Within these entries, how many lines contain the word "yellow"? Answer with the number alone.

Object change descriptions
——————————

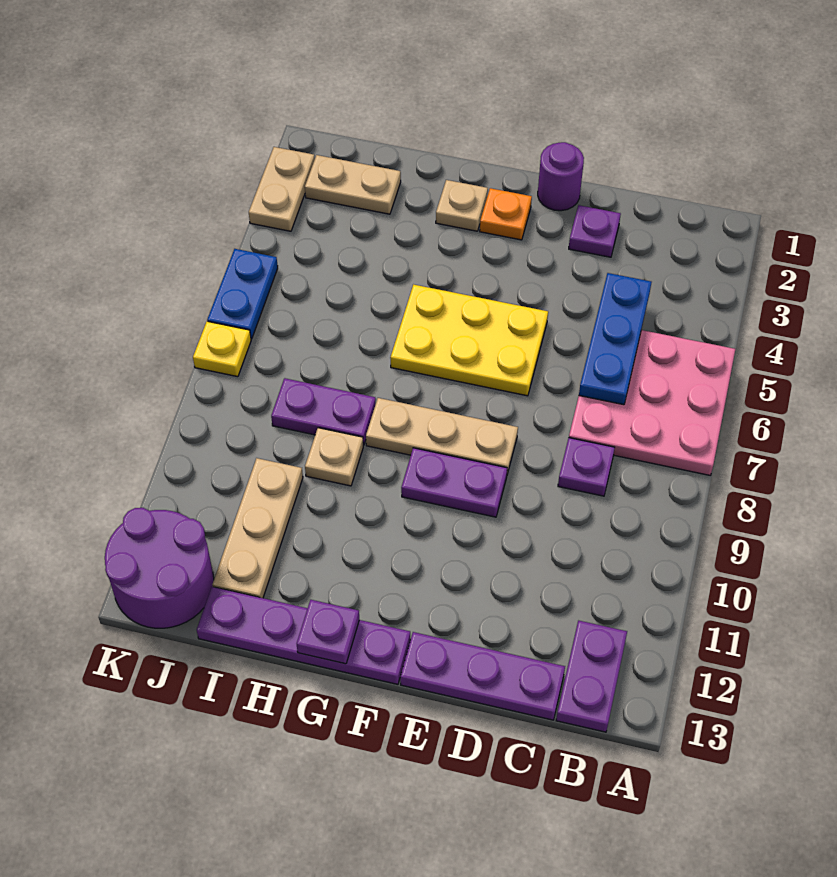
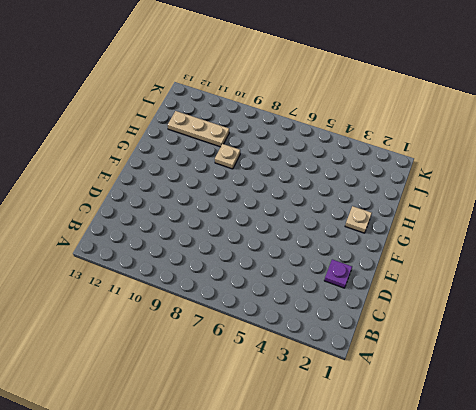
none -> pink plate A5:C7 level 1
none -> purple plate B12:B13 level 1
none -> purple plate C8 level 1

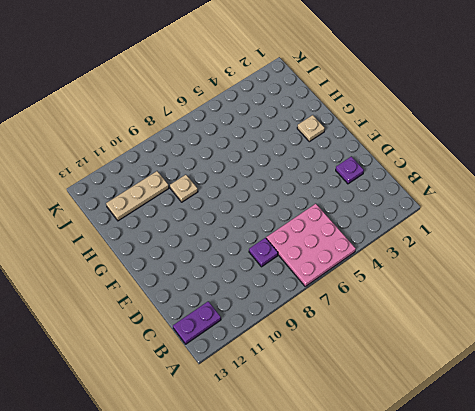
none -> purple plate C13:E13 level 1
none -> purple round brick E1 level 1
none -> yellow plate E5:G6 level 1

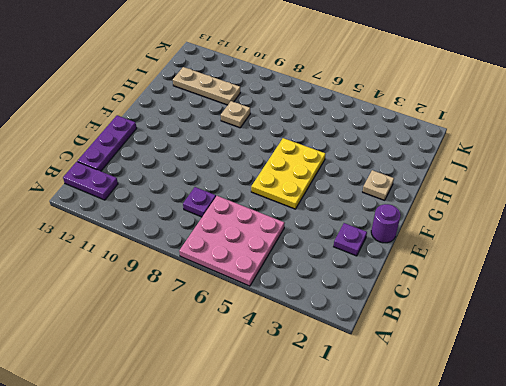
none -> tan plate E8:G8 level 1
none -> purple plate E9:F9 level 1
none -> orange plate F2 level 1

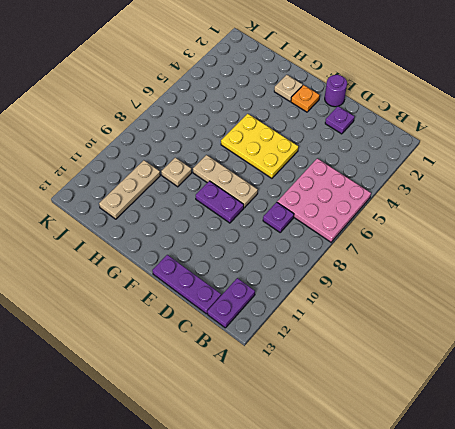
none -> purple plate F13:I13 level 1
none -> purple plate H8:I8 level 1
none -> tan plate I2:J2 level 1

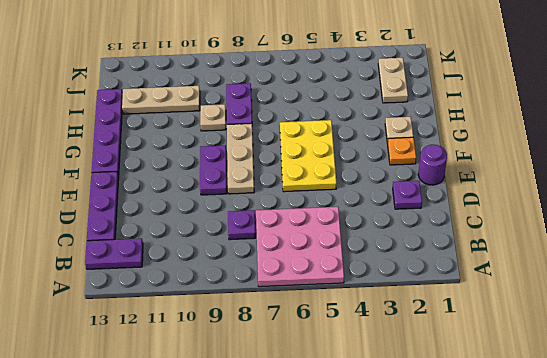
none -> purple round brick J12:K13 level 1
none -> tan plate K2:K3 level 1
none -> blue plate K5:K6 level 1

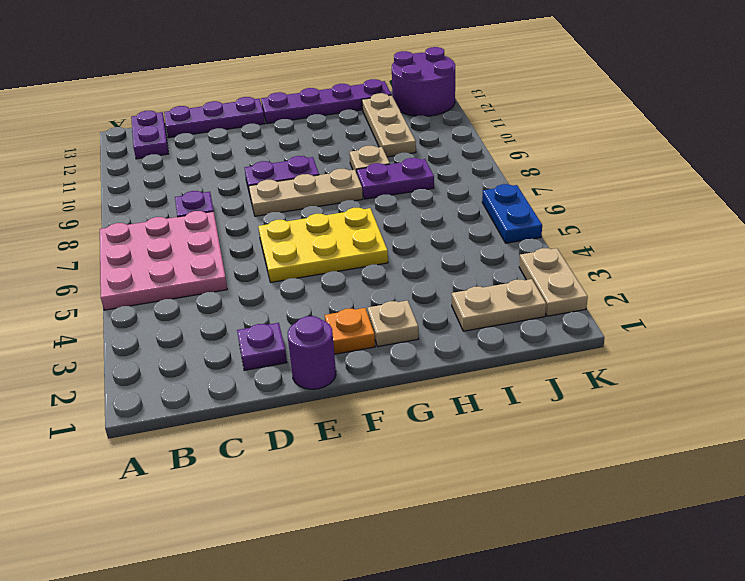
none -> yellow plate K7 level 1
none -> blue plate C4:C6 level 2
none -> purple plate G13 level 2

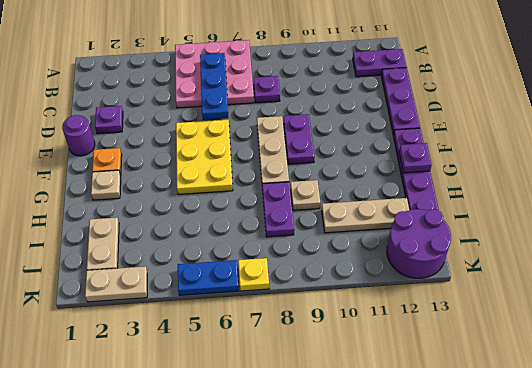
blue plate B6:D6 level 2 -> blue plate C4:C6 level 2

——————————

### Answer
2